_DATA EXTRACTS_
========================
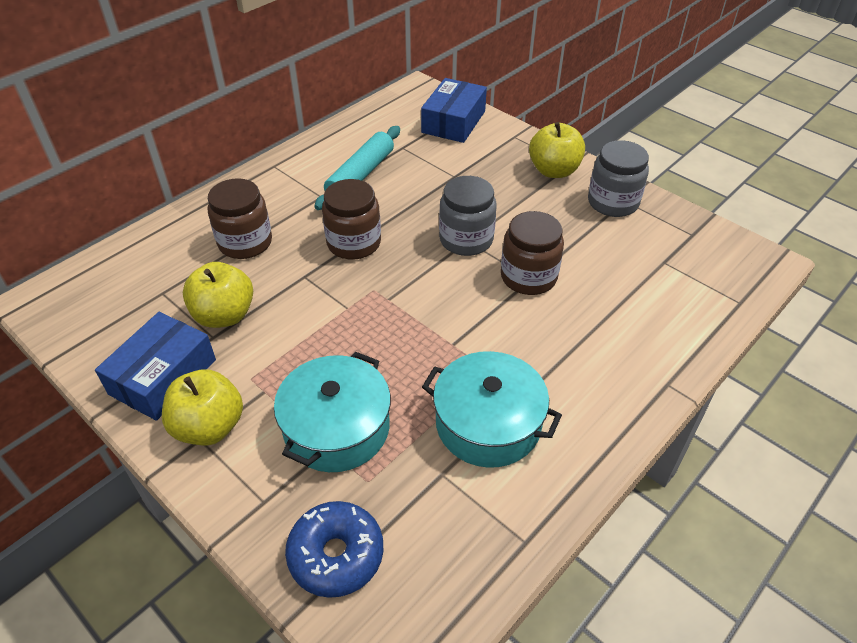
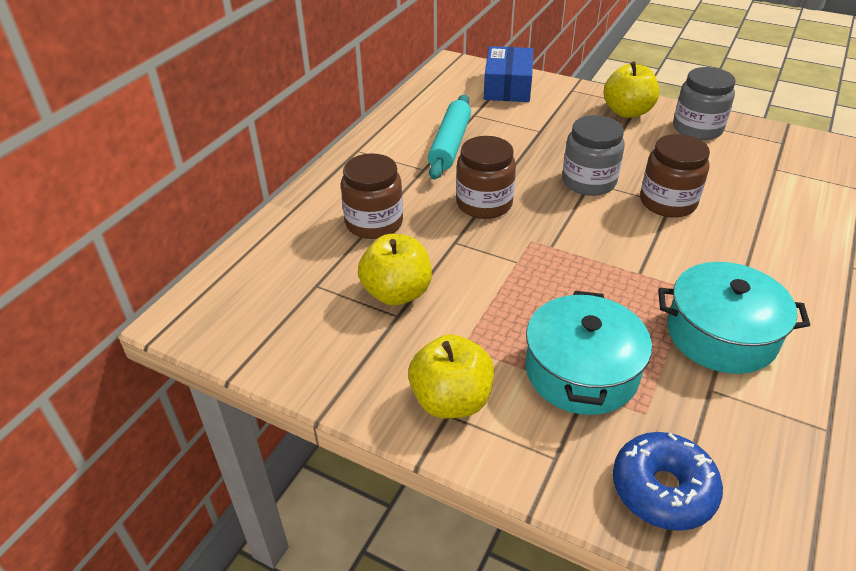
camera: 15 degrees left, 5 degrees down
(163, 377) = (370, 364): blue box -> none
========================
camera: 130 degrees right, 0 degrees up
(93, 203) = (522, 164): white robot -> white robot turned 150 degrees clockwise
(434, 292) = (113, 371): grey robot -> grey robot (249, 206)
========================
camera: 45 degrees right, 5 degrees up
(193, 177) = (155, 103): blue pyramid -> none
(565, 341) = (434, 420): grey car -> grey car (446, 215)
========================
Please give an exact copy of the entries above, from the line with "(93, 203) = (522, 164): white" down to the line with "(434, 292) = (113, 371): grey", inclusive, and nothing else.

(93, 203) = (522, 164): white robot -> white robot turned 150 degrees clockwise
(434, 292) = (113, 371): grey robot -> grey robot (249, 206)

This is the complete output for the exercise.